What is the number of lines in the listing below that include the string "orange"? Answer with that number alone.

┌─ SOURCE MATERIAL

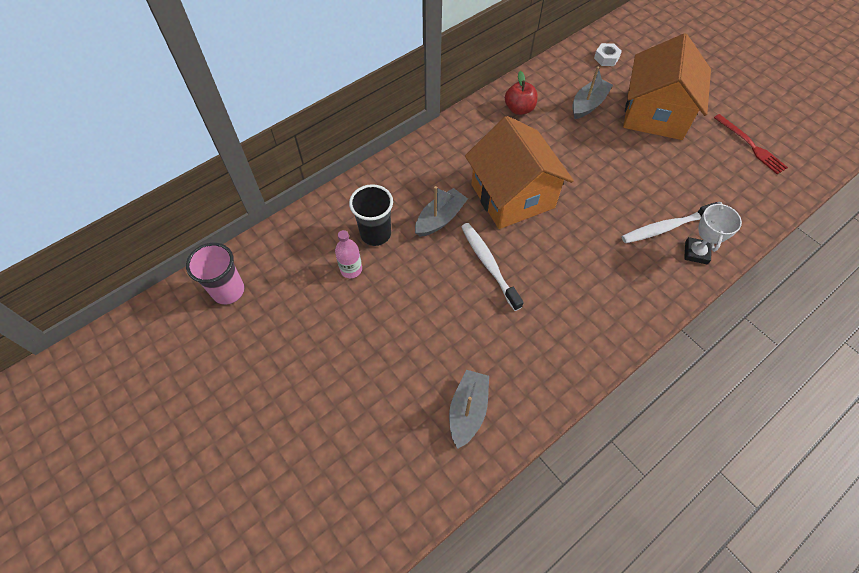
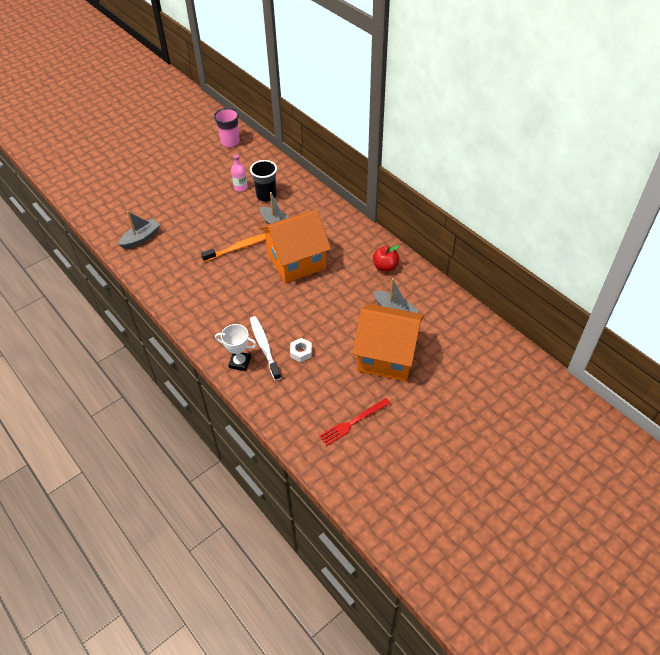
camera: 90 degrees right, 10 degrees down
(468, 410) = (141, 238): grey boat -> grey boat turned 60 degrees counterclockwise
(488, 264) = (239, 248): white toothbrush -> orange toothbrush
(606, 58) = (456, 328): white nut -> white nut (301, 352)

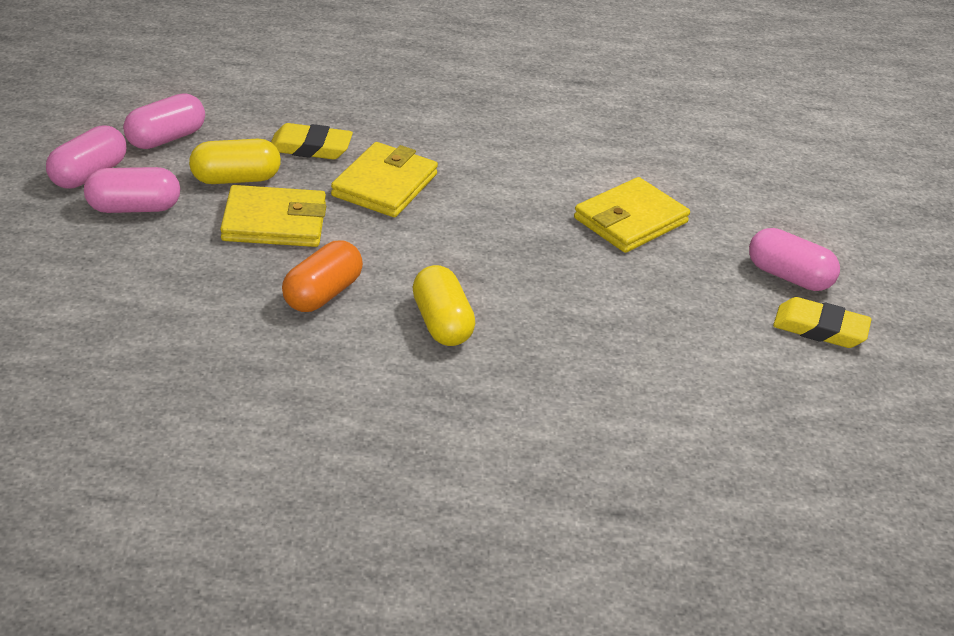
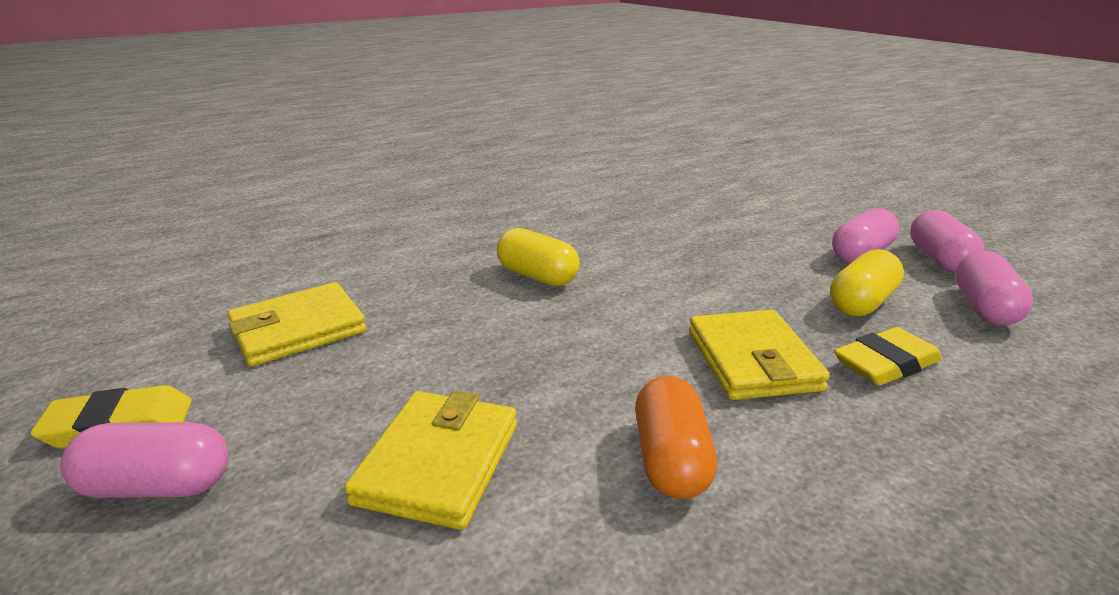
camera: 150 degrees right, 10 degrees down
(274, 222) = (765, 286): yellow wallet -> yellow wallet (298, 329)
(322, 294) = (645, 260): orange capsule -> orange capsule (670, 459)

└─

**PROBLEM SOLUTION:** 2